Count how many lines in the following data hold the word "blau". Your answer is the number and nothing else.

--

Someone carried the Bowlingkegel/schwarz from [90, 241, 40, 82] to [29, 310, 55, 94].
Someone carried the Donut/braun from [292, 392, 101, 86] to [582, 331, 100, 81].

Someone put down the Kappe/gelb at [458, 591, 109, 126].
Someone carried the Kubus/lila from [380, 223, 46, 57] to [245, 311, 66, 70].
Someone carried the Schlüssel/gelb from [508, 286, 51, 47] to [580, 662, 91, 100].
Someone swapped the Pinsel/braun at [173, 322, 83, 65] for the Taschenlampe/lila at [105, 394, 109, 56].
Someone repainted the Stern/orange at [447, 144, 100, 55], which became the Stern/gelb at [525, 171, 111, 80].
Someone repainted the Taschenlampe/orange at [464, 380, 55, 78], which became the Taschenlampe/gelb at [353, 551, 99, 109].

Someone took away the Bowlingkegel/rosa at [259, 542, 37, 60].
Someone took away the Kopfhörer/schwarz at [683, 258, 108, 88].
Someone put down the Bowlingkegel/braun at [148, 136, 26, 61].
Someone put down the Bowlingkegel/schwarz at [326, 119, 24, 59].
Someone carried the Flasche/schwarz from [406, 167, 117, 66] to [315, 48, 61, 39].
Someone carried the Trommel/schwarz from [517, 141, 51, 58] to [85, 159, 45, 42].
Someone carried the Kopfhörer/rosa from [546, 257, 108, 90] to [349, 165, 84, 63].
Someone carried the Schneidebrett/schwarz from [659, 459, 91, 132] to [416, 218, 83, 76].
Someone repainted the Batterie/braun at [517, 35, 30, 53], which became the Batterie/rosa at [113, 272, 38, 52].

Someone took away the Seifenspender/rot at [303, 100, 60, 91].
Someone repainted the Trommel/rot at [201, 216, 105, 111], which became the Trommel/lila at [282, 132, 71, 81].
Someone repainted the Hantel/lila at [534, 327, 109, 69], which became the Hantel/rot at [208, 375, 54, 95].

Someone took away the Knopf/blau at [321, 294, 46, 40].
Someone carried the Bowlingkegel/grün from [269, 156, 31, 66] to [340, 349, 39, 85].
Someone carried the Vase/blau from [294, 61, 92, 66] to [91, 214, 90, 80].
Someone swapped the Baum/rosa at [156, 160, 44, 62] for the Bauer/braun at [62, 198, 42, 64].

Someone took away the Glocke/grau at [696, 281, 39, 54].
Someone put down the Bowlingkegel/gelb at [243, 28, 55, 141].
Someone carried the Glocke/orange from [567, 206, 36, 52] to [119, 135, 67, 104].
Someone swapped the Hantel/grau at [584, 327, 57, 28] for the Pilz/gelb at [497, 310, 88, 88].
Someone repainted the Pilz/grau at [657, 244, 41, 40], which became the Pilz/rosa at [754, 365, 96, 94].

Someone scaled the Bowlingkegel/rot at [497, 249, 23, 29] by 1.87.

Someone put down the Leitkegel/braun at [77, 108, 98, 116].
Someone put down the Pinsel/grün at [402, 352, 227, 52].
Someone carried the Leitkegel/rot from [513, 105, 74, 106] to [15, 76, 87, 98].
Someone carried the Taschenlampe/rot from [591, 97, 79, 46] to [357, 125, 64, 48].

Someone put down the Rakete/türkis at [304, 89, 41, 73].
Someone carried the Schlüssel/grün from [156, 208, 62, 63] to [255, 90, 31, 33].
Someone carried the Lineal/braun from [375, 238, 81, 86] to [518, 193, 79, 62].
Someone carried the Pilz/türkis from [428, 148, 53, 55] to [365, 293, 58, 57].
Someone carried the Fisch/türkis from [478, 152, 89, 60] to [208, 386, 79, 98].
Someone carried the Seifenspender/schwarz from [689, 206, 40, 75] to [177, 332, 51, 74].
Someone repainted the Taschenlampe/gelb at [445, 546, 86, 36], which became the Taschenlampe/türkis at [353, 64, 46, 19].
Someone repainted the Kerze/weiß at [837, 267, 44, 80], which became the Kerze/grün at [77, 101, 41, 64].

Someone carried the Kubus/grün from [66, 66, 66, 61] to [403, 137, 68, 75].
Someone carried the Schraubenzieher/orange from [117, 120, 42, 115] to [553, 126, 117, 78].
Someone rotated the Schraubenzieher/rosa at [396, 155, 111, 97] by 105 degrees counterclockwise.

--

Solution –
2